[Object change descriptions]

----------------

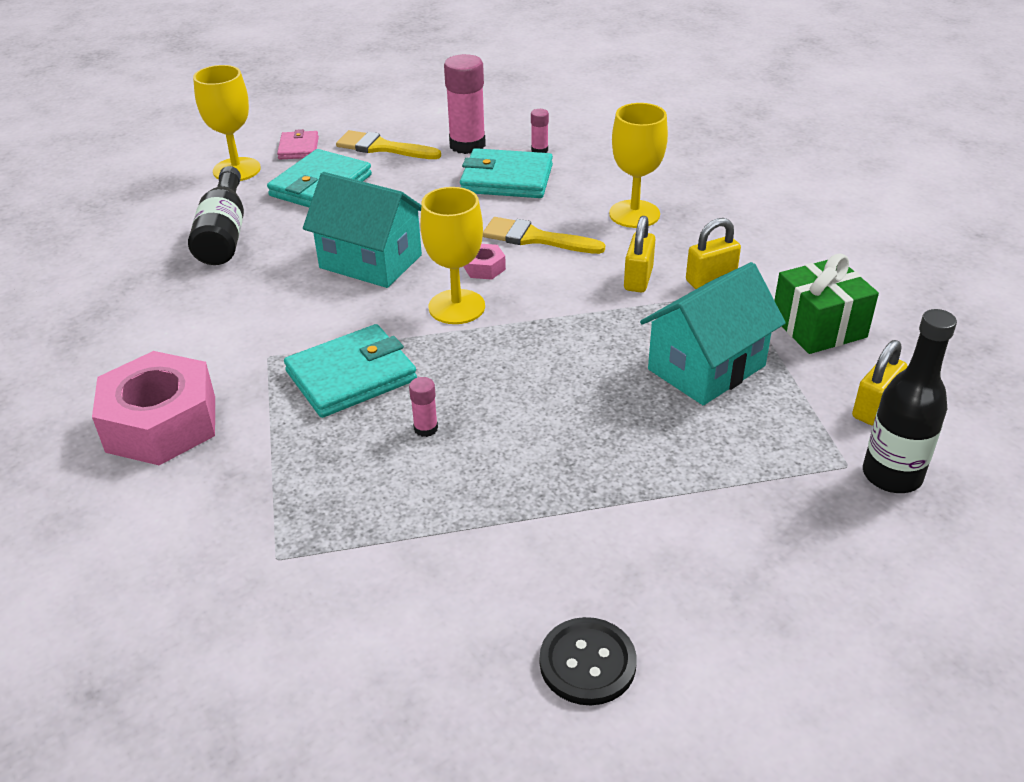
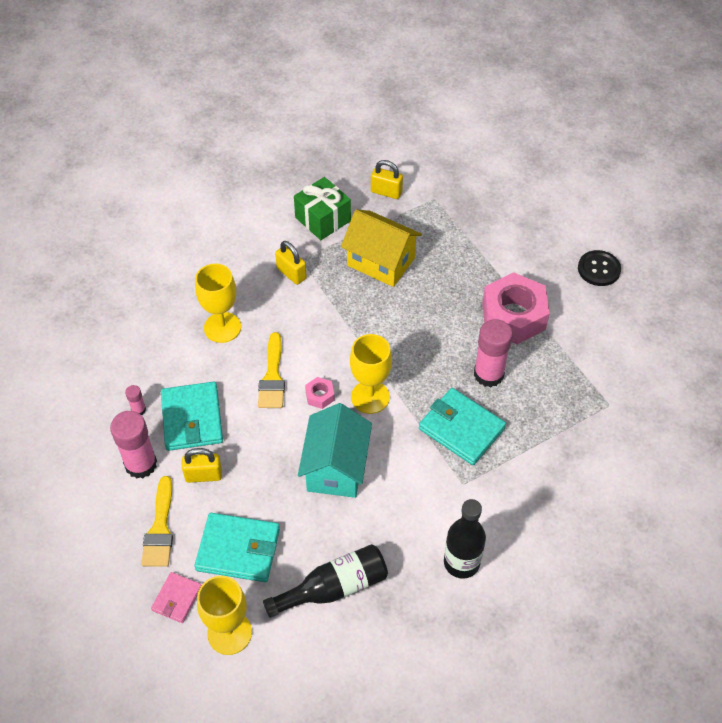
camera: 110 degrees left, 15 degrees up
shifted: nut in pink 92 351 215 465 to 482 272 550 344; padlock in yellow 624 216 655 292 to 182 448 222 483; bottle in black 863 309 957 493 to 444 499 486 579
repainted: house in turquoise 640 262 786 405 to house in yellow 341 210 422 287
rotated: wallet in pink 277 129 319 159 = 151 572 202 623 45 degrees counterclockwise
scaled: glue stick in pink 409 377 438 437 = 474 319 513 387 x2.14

----------------

What the exercise asks: Find the word "degrees" in the data and show each line that holds it.

Task answer:
camera: 110 degrees left, 15 degrees up
rotated: wallet in pink 277 129 319 159 = 151 572 202 623 45 degrees counterclockwise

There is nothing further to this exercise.